To-do item: The listing below holds a line with "armchair: (302, 204)" and a line with "plant: (667, 748) -> (354, 367), moved". Reproduce those two lines exactly, plus everything between them.

#### Supplied data

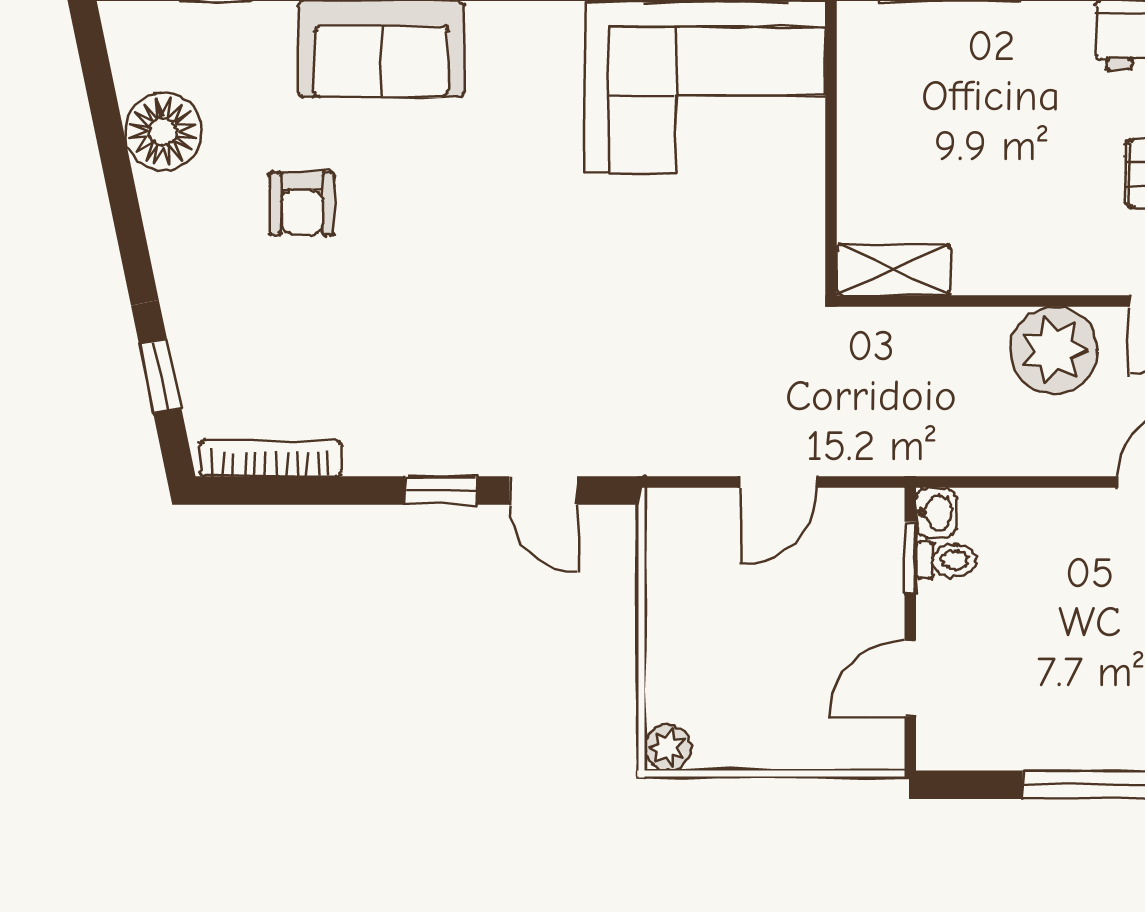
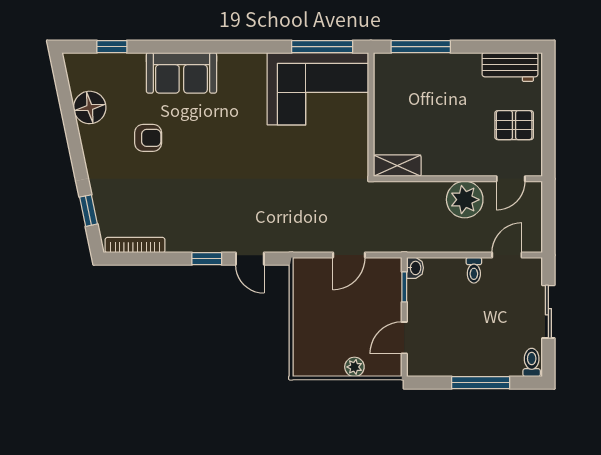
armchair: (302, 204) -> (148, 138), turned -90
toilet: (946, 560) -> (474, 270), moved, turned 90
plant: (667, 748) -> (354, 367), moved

########
#### Supplied data

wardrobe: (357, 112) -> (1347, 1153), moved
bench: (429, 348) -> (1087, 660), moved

########

Output of the exercise:
armchair: (302, 204) -> (148, 138), turned -90
toilet: (946, 560) -> (474, 270), moved, turned 90
plant: (667, 748) -> (354, 367), moved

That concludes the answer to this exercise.